What to work on |
Each record that comes next should be output exactly; pictures do not belong in the copy.

● ● ●

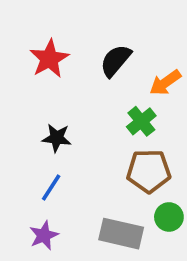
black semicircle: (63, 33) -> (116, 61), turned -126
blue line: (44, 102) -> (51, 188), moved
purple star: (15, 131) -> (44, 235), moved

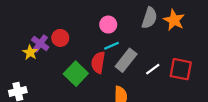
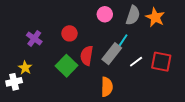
pink circle: (108, 25) -> (105, 14), moved
red circle: (60, 38) -> (69, 33), moved
cyan line: (112, 46) -> (123, 40), moved, turned -32
yellow star: (30, 52) -> (25, 68), moved

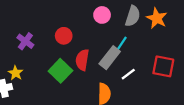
white line: (136, 62) -> (128, 74), moved

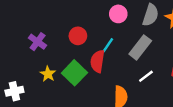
cyan line: (122, 43) -> (108, 45), moved
gray rectangle: (110, 58) -> (140, 47), moved
yellow star: (16, 73) -> (48, 74), moved

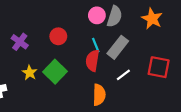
gray semicircle: (151, 15) -> (115, 16), moved
cyan line: (108, 45) -> (96, 45), moved, turned -56
red semicircle: (98, 61) -> (92, 61), moved

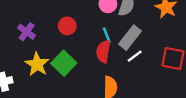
yellow star: (30, 73) -> (37, 64), size x1.5
white line: (123, 75) -> (135, 56), moved

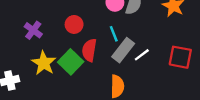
gray rectangle: (130, 38) -> (123, 50), moved
red semicircle: (103, 51) -> (89, 50), moved

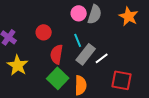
red square: (180, 57) -> (122, 80), moved
green square: (71, 62) -> (58, 78), moved

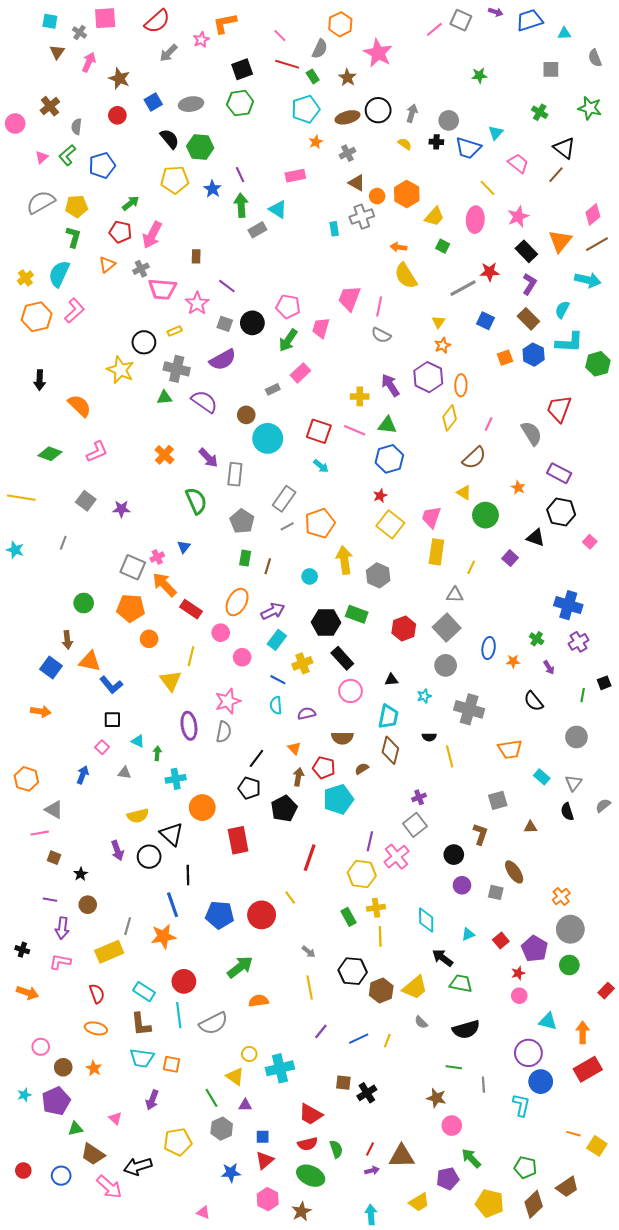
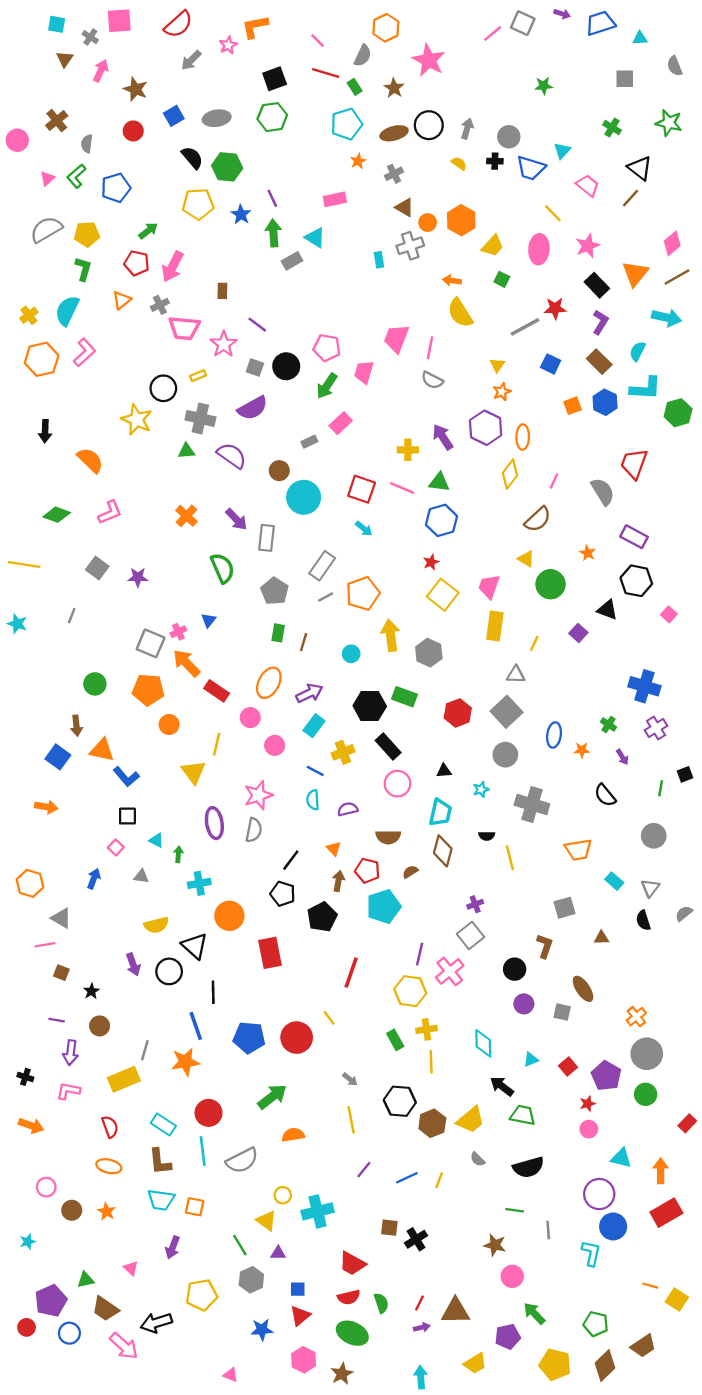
purple pentagon: (56, 1101) -> (51, 1301), moved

● ● ●

Solution to the problem |
black semicircle: (63, 33) -> (116, 61), turned -126
blue line: (44, 102) -> (51, 188), moved
purple star: (15, 131) -> (44, 235), moved

pink circle: (108, 25) -> (105, 14), moved
red circle: (60, 38) -> (69, 33), moved
cyan line: (112, 46) -> (123, 40), moved, turned -32
yellow star: (30, 52) -> (25, 68), moved

white line: (136, 62) -> (128, 74), moved

cyan line: (122, 43) -> (108, 45), moved
gray rectangle: (110, 58) -> (140, 47), moved
yellow star: (16, 73) -> (48, 74), moved

gray semicircle: (151, 15) -> (115, 16), moved
cyan line: (108, 45) -> (96, 45), moved, turned -56
red semicircle: (98, 61) -> (92, 61), moved

yellow star: (30, 73) -> (37, 64), size x1.5
white line: (123, 75) -> (135, 56), moved

gray rectangle: (130, 38) -> (123, 50), moved
red semicircle: (103, 51) -> (89, 50), moved

red square: (180, 57) -> (122, 80), moved
green square: (71, 62) -> (58, 78), moved

purple pentagon: (56, 1101) -> (51, 1301), moved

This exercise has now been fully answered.